* **Exercise requirements**: Return every line of text in the records below, copied word for word, and omit the pictures.

* **Data supplied**:

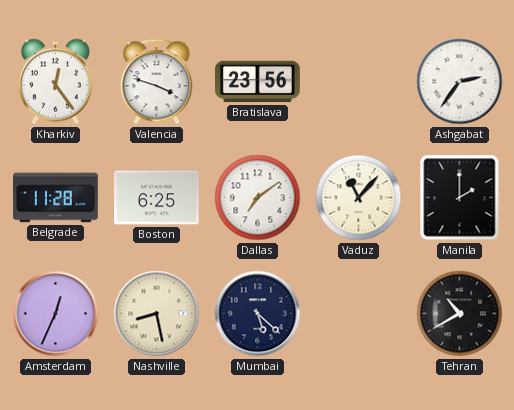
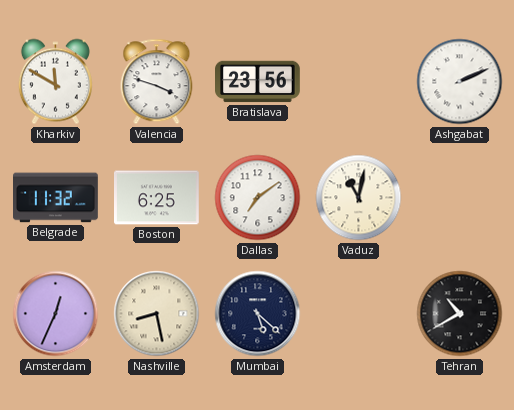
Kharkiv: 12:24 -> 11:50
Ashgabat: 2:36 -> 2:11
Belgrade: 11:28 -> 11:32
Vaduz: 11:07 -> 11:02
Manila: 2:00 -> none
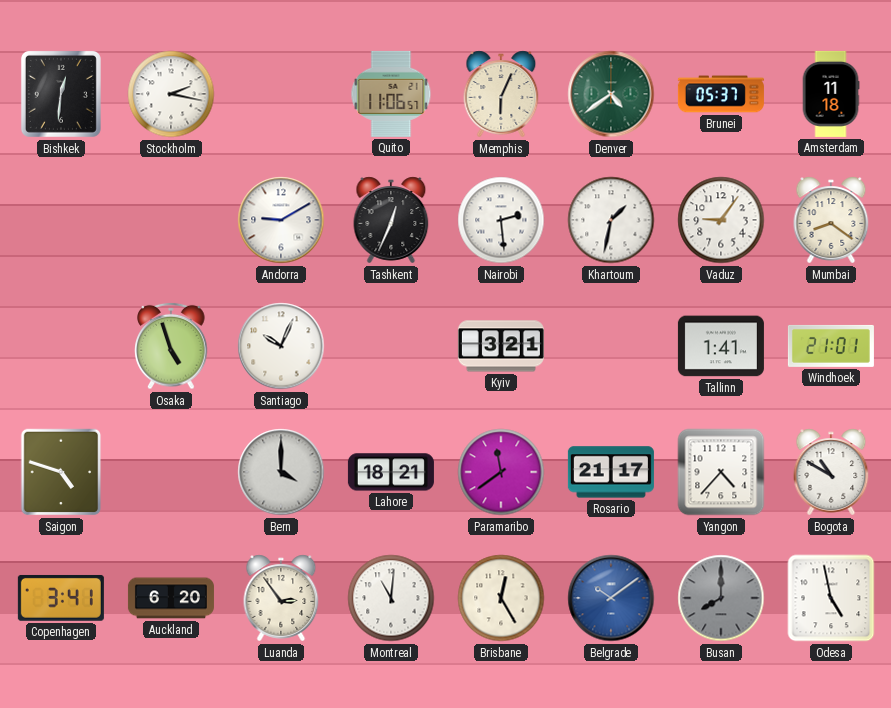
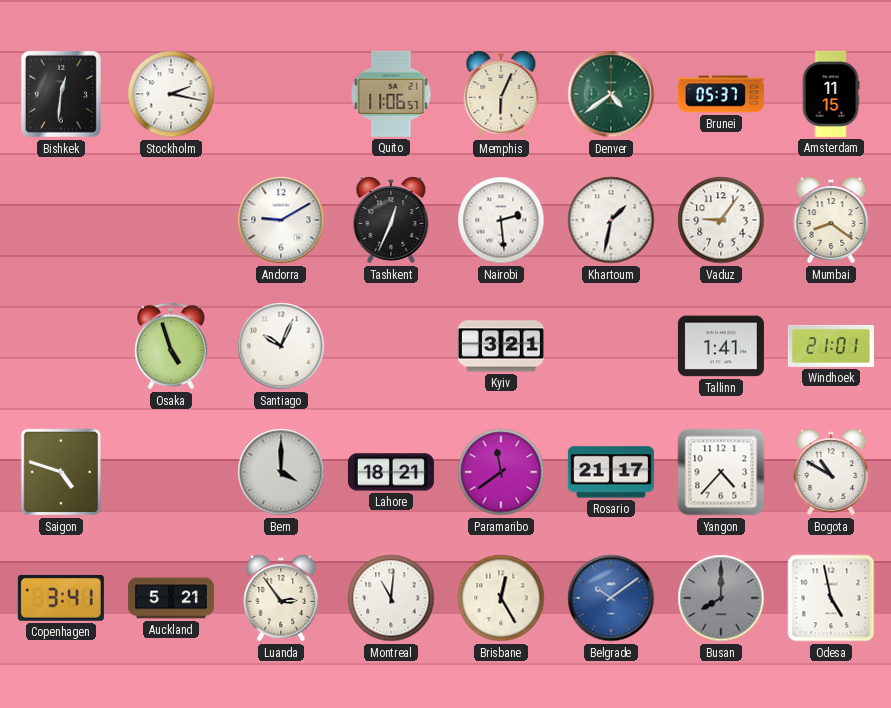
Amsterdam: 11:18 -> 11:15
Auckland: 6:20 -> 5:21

* **Solution to this problem**:
Kharkiv: 12:24 -> 11:50
Ashgabat: 2:36 -> 2:11
Belgrade: 11:28 -> 11:32
Vaduz: 11:07 -> 11:02
Manila: 2:00 -> none
Amsterdam: 11:18 -> 11:15
Auckland: 6:20 -> 5:21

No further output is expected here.